## Given records
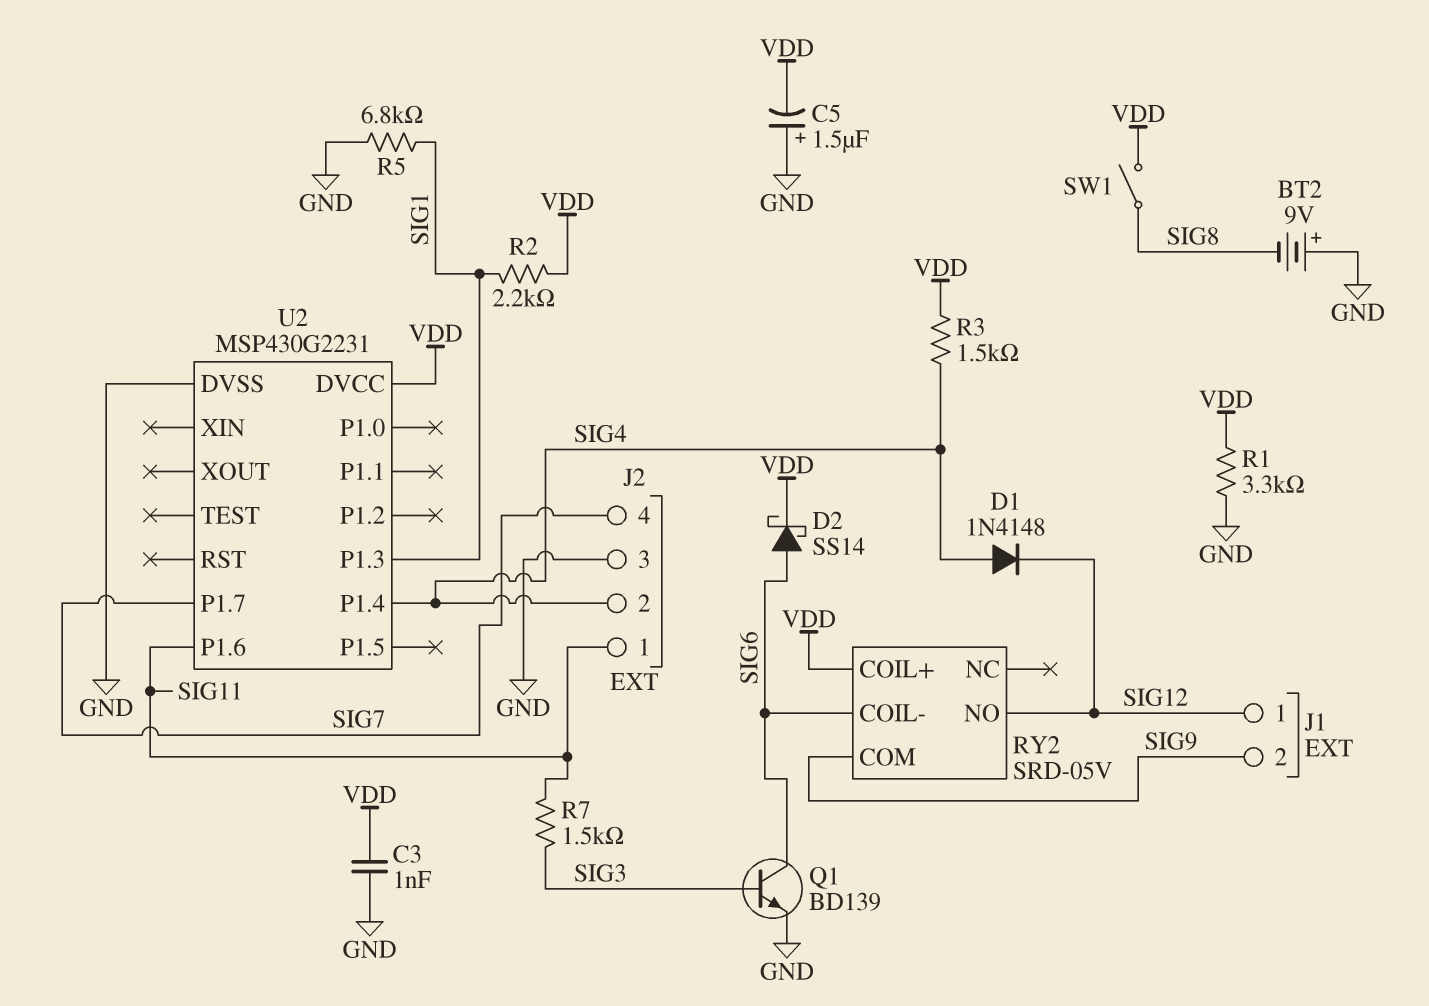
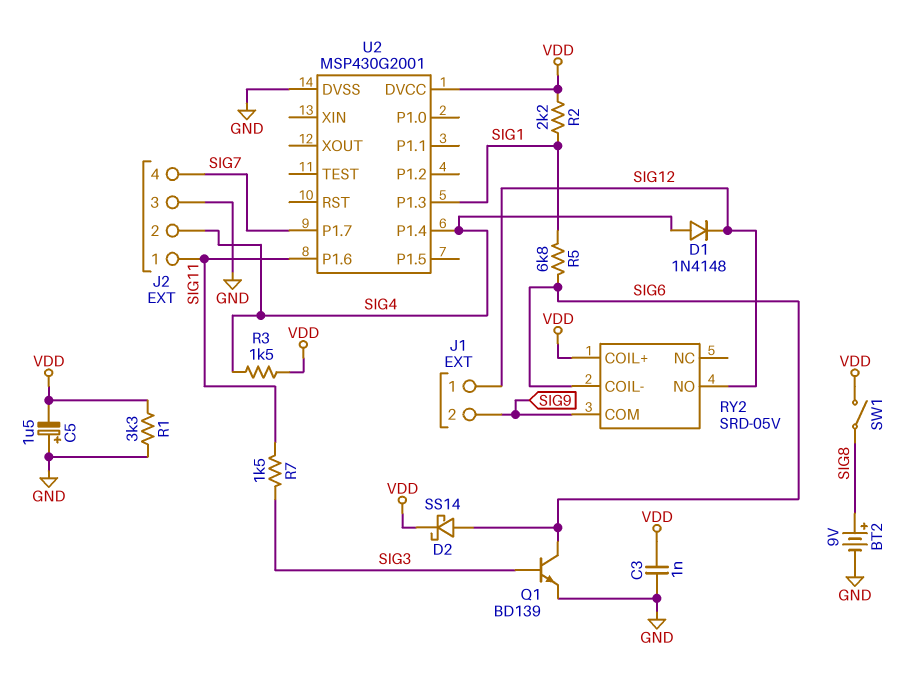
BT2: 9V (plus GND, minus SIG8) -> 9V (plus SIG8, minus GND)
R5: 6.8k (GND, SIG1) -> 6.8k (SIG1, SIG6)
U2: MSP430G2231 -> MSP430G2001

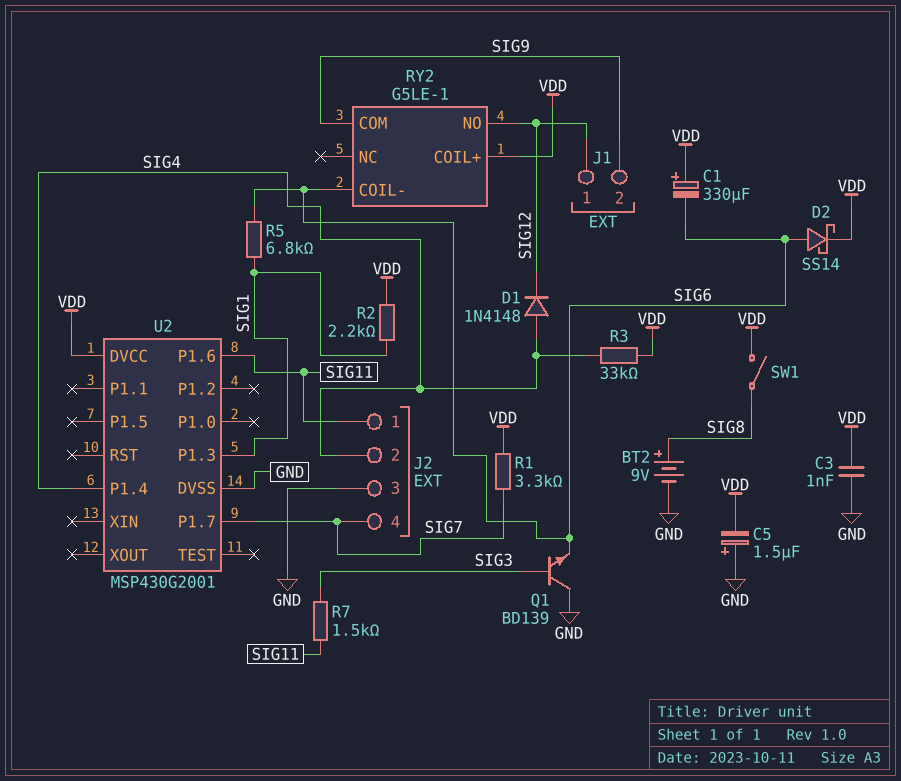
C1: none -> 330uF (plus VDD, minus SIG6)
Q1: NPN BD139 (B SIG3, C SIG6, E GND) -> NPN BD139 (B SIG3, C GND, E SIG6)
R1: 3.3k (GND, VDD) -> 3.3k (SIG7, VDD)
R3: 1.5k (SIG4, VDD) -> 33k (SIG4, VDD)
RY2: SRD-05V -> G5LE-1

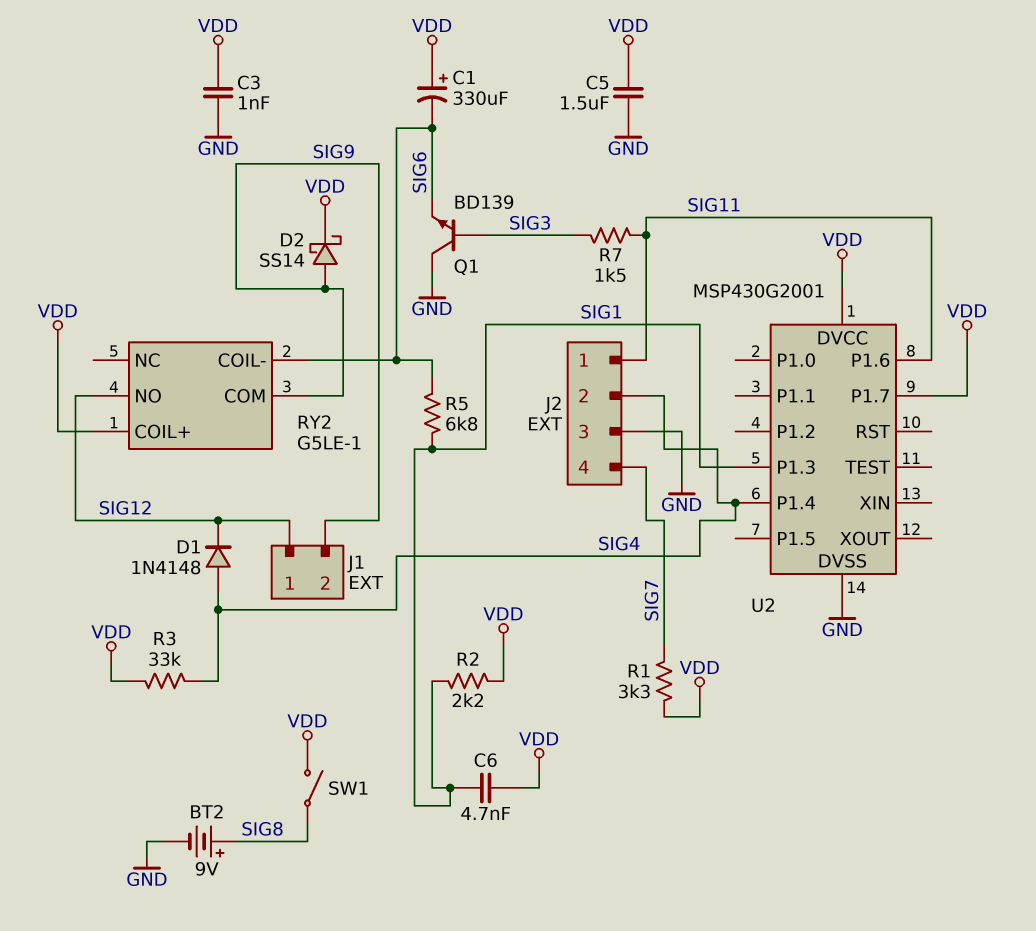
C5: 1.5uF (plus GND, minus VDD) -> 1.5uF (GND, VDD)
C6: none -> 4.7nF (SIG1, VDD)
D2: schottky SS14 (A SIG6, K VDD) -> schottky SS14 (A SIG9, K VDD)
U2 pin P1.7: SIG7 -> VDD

## Task to complete
Make an exact copy of every line from the one with "D2: schottky SS14" to the end of the data, with the first and last of those lines included.

## Result of the exercise
D2: schottky SS14 (A SIG6, K VDD) -> schottky SS14 (A SIG9, K VDD)
U2 pin P1.7: SIG7 -> VDD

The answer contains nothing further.